**What you should do:**
In the data below, begin at the line with "C7: 10uF (plus" and stop after the line with "U2 pin VIN: +15V -> none"; output those lines exactly and no pictures.

START Materials provided

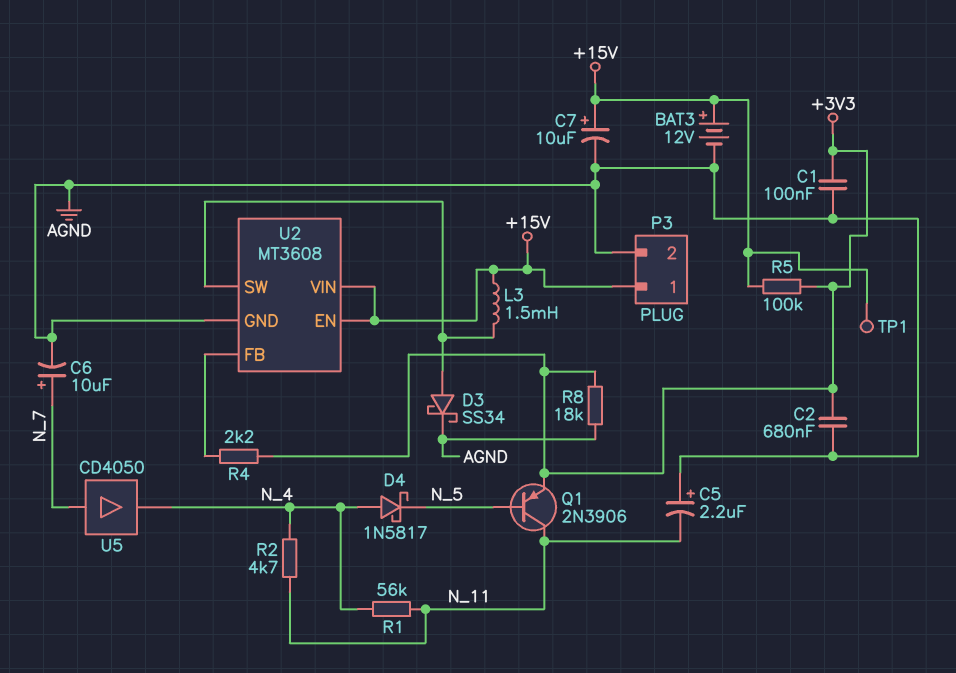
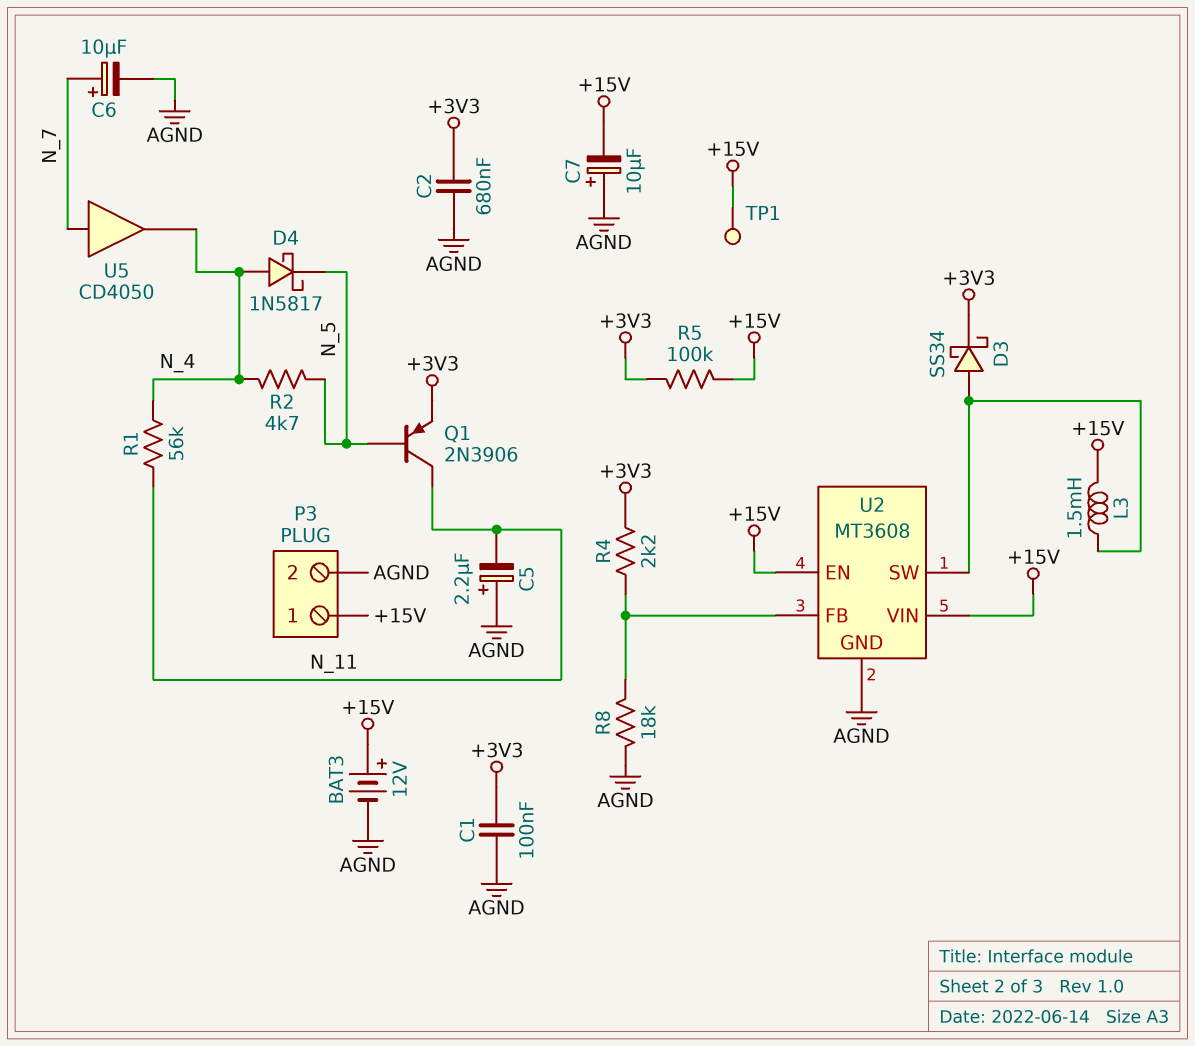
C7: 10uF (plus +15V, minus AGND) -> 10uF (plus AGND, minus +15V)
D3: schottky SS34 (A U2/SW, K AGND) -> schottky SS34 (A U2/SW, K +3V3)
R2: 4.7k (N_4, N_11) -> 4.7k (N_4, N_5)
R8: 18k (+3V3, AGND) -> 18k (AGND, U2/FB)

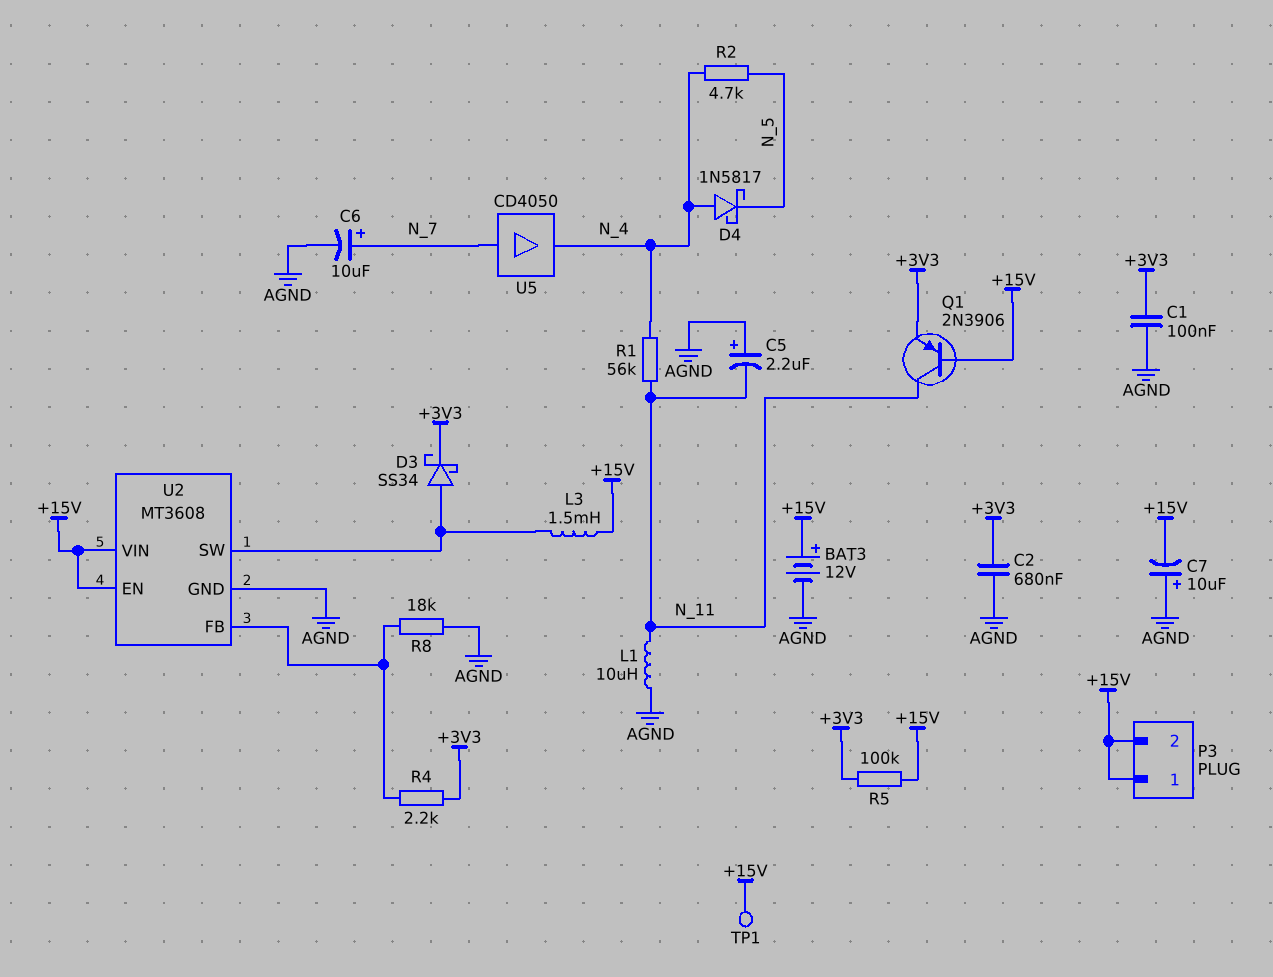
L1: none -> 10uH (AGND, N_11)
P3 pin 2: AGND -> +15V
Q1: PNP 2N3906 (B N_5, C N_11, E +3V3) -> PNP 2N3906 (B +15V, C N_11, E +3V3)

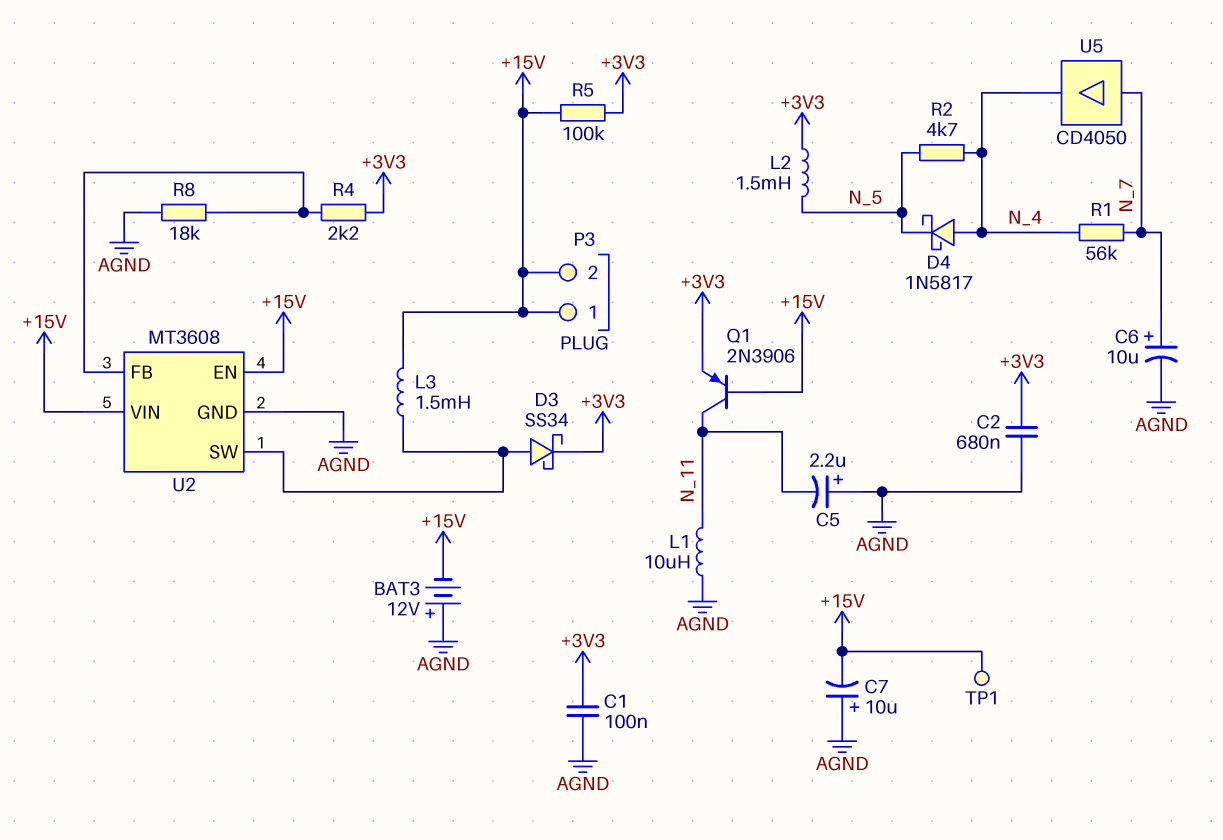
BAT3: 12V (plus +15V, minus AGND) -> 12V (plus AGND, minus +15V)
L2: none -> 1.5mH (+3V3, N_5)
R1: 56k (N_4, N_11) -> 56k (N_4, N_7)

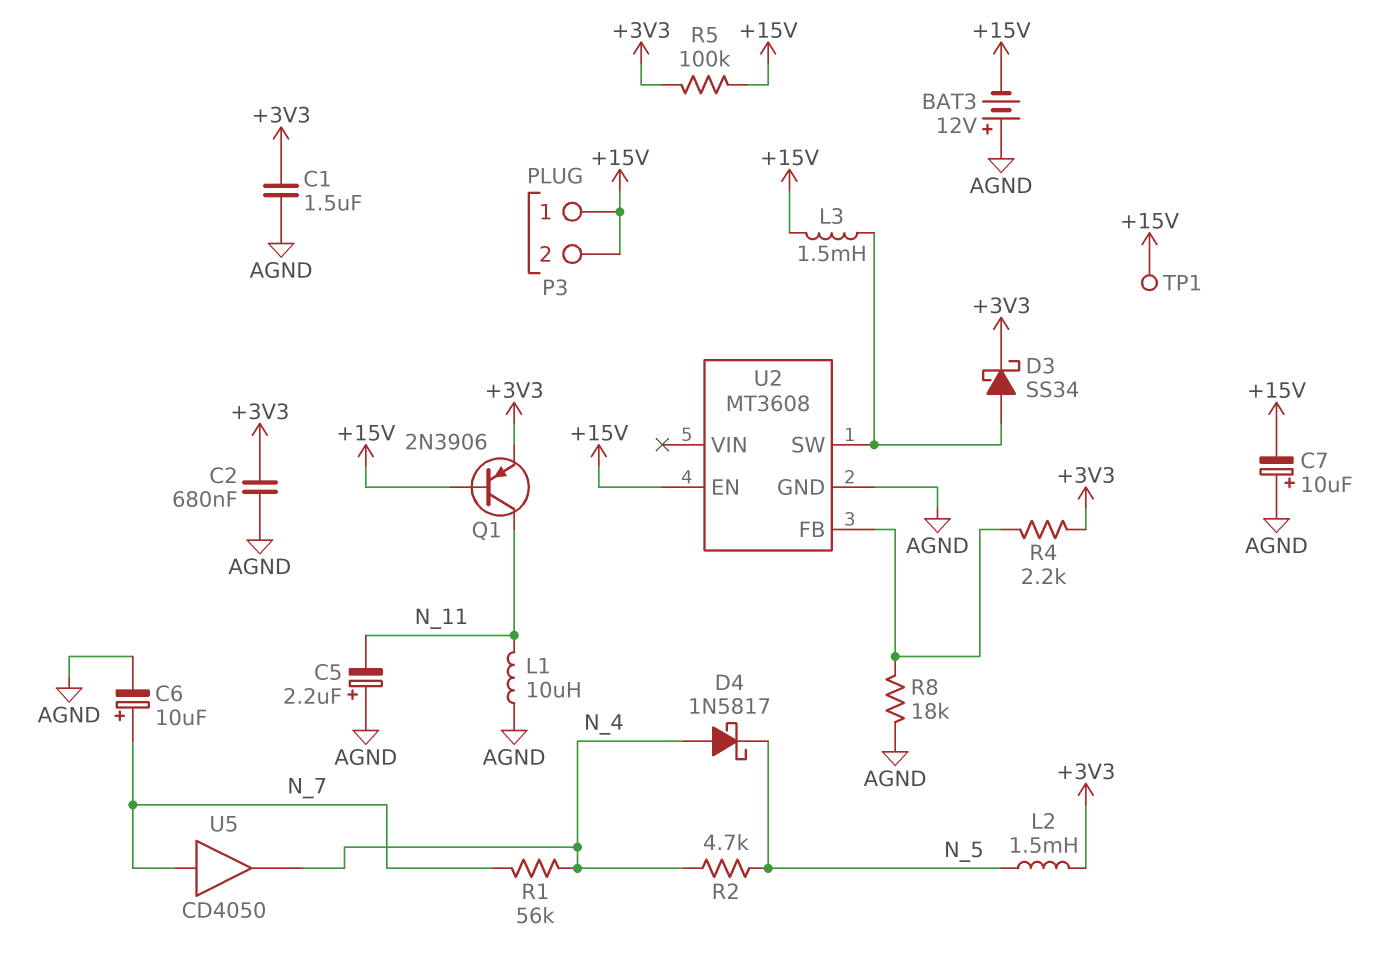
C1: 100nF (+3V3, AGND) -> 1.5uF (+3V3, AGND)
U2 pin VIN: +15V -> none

END Materials provided
START Materials provided

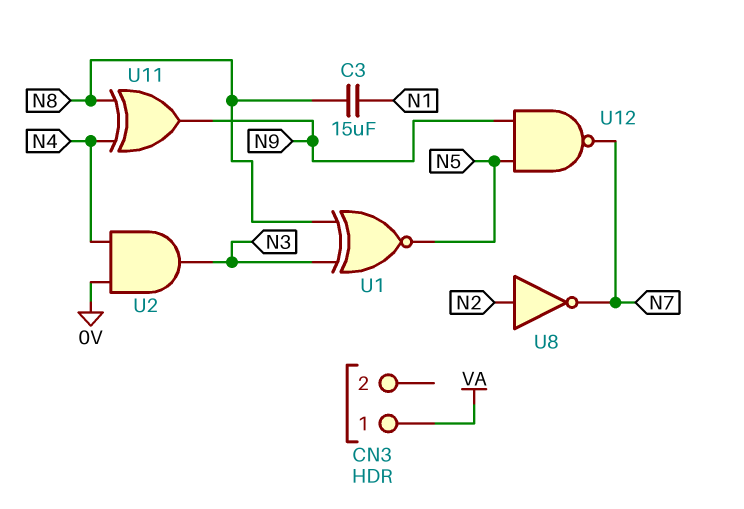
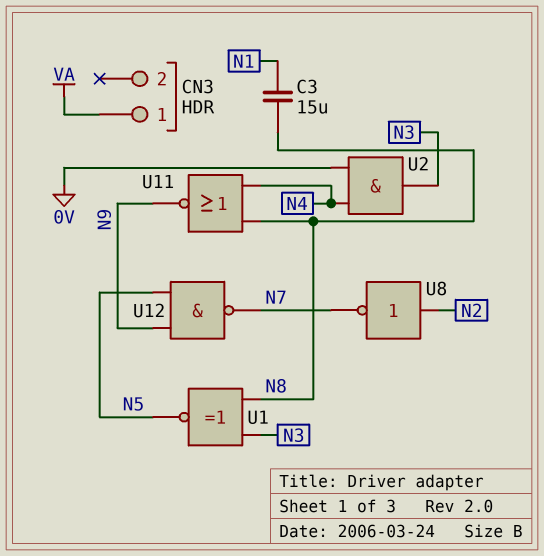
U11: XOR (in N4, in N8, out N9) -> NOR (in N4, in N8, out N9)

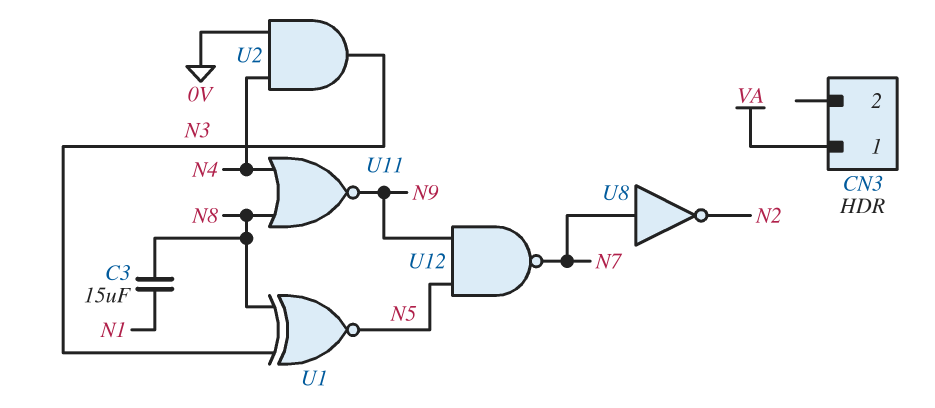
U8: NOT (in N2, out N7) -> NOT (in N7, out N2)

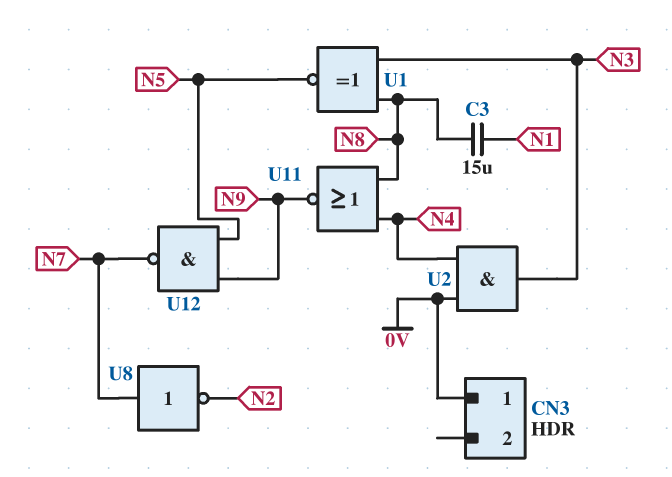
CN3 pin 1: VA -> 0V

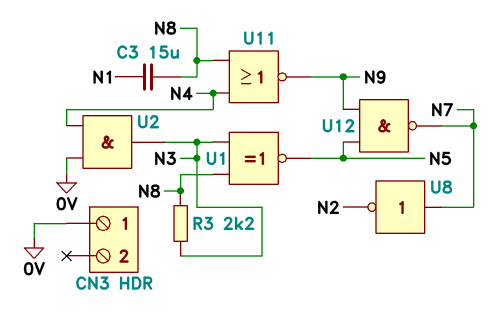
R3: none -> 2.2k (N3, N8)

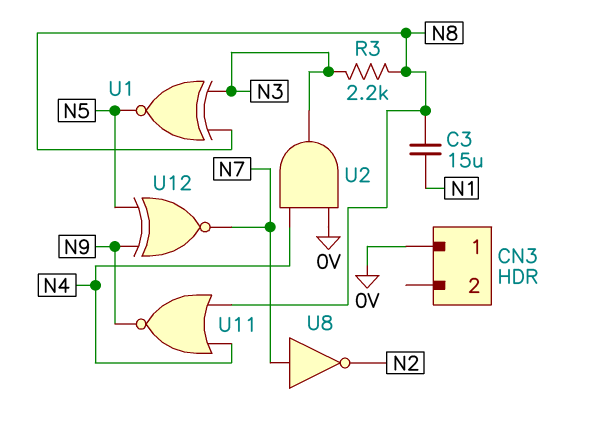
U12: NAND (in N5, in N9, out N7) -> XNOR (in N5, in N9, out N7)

END Materials provided

**Task solution:**
C7: 10uF (plus +15V, minus AGND) -> 10uF (plus AGND, minus +15V)
D3: schottky SS34 (A U2/SW, K AGND) -> schottky SS34 (A U2/SW, K +3V3)
R2: 4.7k (N_4, N_11) -> 4.7k (N_4, N_5)
R8: 18k (+3V3, AGND) -> 18k (AGND, U2/FB)

L1: none -> 10uH (AGND, N_11)
P3 pin 2: AGND -> +15V
Q1: PNP 2N3906 (B N_5, C N_11, E +3V3) -> PNP 2N3906 (B +15V, C N_11, E +3V3)

BAT3: 12V (plus +15V, minus AGND) -> 12V (plus AGND, minus +15V)
L2: none -> 1.5mH (+3V3, N_5)
R1: 56k (N_4, N_11) -> 56k (N_4, N_7)

C1: 100nF (+3V3, AGND) -> 1.5uF (+3V3, AGND)
U2 pin VIN: +15V -> none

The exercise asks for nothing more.